Saved data entries:
---

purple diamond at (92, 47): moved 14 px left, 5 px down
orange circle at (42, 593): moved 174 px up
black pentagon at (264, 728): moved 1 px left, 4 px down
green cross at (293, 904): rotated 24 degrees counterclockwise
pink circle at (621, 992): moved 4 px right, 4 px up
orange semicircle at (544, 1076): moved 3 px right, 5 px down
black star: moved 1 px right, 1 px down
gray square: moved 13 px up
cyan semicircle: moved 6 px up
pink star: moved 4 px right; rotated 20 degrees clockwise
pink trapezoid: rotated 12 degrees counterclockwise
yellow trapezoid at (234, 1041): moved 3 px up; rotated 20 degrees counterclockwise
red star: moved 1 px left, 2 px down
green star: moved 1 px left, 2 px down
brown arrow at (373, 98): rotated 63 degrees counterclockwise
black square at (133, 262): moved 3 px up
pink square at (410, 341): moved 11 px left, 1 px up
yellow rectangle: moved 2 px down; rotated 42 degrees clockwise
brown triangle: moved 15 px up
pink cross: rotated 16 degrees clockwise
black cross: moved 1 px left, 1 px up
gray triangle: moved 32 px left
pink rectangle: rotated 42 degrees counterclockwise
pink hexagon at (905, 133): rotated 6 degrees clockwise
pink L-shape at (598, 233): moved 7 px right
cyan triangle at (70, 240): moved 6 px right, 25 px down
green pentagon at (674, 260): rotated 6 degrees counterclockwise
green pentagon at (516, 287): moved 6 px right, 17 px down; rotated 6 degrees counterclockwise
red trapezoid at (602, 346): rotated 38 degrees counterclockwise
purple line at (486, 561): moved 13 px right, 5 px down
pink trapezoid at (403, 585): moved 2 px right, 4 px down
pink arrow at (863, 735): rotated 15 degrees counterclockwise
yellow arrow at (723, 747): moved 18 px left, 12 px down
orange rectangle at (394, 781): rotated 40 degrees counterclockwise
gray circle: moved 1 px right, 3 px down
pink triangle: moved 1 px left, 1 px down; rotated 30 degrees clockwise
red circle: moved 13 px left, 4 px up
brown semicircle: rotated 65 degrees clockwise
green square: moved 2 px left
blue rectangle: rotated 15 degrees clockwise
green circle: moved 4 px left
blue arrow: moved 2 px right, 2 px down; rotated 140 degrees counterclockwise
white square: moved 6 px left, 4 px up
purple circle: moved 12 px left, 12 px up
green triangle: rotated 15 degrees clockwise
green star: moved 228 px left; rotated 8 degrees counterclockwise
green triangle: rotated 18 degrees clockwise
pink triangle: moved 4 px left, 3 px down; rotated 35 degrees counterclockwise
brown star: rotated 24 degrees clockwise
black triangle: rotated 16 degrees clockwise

---

Your instructions: Output every line of the rows above as a JSON list of strings, one string per line, omitting blank lines.

Solved exercise:
[
  "purple diamond at (92, 47): moved 14 px left, 5 px down",
  "orange circle at (42, 593): moved 174 px up",
  "black pentagon at (264, 728): moved 1 px left, 4 px down",
  "green cross at (293, 904): rotated 24 degrees counterclockwise",
  "pink circle at (621, 992): moved 4 px right, 4 px up",
  "orange semicircle at (544, 1076): moved 3 px right, 5 px down",
  "black star: moved 1 px right, 1 px down",
  "gray square: moved 13 px up",
  "cyan semicircle: moved 6 px up",
  "pink star: moved 4 px right; rotated 20 degrees clockwise",
  "pink trapezoid: rotated 12 degrees counterclockwise",
  "yellow trapezoid at (234, 1041): moved 3 px up; rotated 20 degrees counterclockwise",
  "red star: moved 1 px left, 2 px down",
  "green star: moved 1 px left, 2 px down",
  "brown arrow at (373, 98): rotated 63 degrees counterclockwise",
  "black square at (133, 262): moved 3 px up",
  "pink square at (410, 341): moved 11 px left, 1 px up",
  "yellow rectangle: moved 2 px down; rotated 42 degrees clockwise",
  "brown triangle: moved 15 px up",
  "pink cross: rotated 16 degrees clockwise",
  "black cross: moved 1 px left, 1 px up",
  "gray triangle: moved 32 px left",
  "pink rectangle: rotated 42 degrees counterclockwise",
  "pink hexagon at (905, 133): rotated 6 degrees clockwise",
  "pink L-shape at (598, 233): moved 7 px right",
  "cyan triangle at (70, 240): moved 6 px right, 25 px down",
  "green pentagon at (674, 260): rotated 6 degrees counterclockwise",
  "green pentagon at (516, 287): moved 6 px right, 17 px down; rotated 6 degrees counterclockwise",
  "red trapezoid at (602, 346): rotated 38 degrees counterclockwise",
  "purple line at (486, 561): moved 13 px right, 5 px down",
  "pink trapezoid at (403, 585): moved 2 px right, 4 px down",
  "pink arrow at (863, 735): rotated 15 degrees counterclockwise",
  "yellow arrow at (723, 747): moved 18 px left, 12 px down",
  "orange rectangle at (394, 781): rotated 40 degrees counterclockwise",
  "gray circle: moved 1 px right, 3 px down",
  "pink triangle: moved 1 px left, 1 px down; rotated 30 degrees clockwise",
  "red circle: moved 13 px left, 4 px up",
  "brown semicircle: rotated 65 degrees clockwise",
  "green square: moved 2 px left",
  "blue rectangle: rotated 15 degrees clockwise",
  "green circle: moved 4 px left",
  "blue arrow: moved 2 px right, 2 px down; rotated 140 degrees counterclockwise",
  "white square: moved 6 px left, 4 px up",
  "purple circle: moved 12 px left, 12 px up",
  "green triangle: rotated 15 degrees clockwise",
  "green star: moved 228 px left; rotated 8 degrees counterclockwise",
  "green triangle: rotated 18 degrees clockwise",
  "pink triangle: moved 4 px left, 3 px down; rotated 35 degrees counterclockwise",
  "brown star: rotated 24 degrees clockwise",
  "black triangle: rotated 16 degrees clockwise"
]